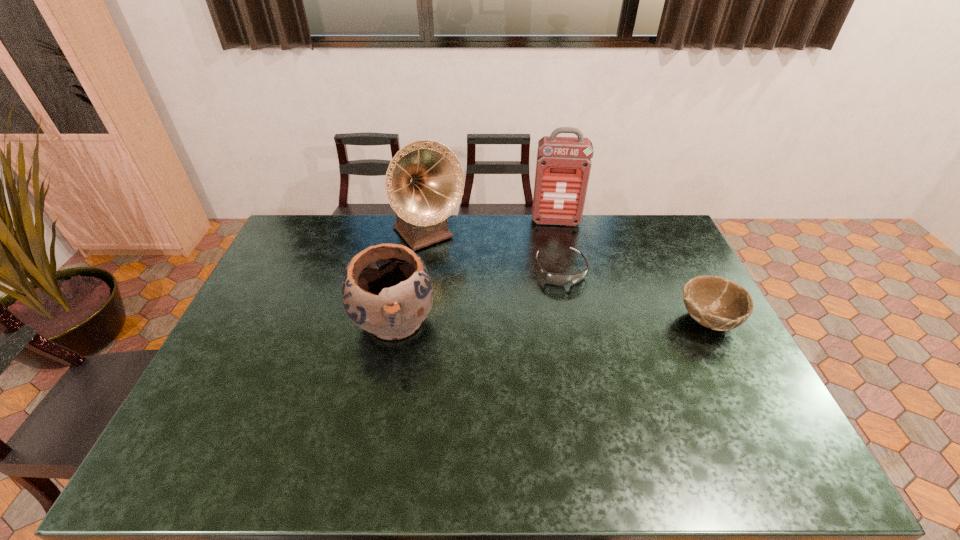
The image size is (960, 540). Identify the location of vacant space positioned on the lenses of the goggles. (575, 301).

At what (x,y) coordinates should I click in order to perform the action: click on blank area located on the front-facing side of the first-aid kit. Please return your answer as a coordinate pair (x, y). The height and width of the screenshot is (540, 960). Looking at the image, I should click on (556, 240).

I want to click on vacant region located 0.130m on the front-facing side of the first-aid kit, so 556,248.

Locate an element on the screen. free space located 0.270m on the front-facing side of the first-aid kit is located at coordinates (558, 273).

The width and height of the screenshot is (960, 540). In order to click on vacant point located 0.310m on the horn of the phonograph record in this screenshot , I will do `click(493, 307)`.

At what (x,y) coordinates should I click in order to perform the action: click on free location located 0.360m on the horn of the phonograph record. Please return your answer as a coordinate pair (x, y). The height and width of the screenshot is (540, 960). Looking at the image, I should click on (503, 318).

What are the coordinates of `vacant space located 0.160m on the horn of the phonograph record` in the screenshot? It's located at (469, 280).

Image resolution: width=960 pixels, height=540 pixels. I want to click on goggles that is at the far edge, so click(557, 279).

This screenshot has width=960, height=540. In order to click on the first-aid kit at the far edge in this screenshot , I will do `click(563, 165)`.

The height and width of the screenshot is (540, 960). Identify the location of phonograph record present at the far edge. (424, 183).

==

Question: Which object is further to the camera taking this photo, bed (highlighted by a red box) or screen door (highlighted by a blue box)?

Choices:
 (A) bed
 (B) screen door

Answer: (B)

PROBLEM TO WORK ON
Put the entries into a JSON list of strings, one string per line and no blank lines. Begin at the line containing "I want to click on vacant" and stop after the line containing "Image resolution: width=960".

YOUR RESPONSE
[
  "I want to click on vacant region located 0.130m on the front-facing side of the first-aid kit, so 556,248.",
  "Locate an element on the screen. free space located 0.270m on the front-facing side of the first-aid kit is located at coordinates (558, 273).",
  "The width and height of the screenshot is (960, 540). In order to click on vacant point located 0.310m on the horn of the phonograph record in this screenshot , I will do `click(493, 307)`.",
  "At what (x,y) coordinates should I click in order to perform the action: click on free location located 0.360m on the horn of the phonograph record. Please return your answer as a coordinate pair (x, y). The height and width of the screenshot is (540, 960). Looking at the image, I should click on (503, 318).",
  "What are the coordinates of `vacant space located 0.160m on the horn of the phonograph record` in the screenshot? It's located at (469, 280).",
  "Image resolution: width=960 pixels, height=540 pixels. I want to click on goggles that is at the far edge, so click(557, 279)."
]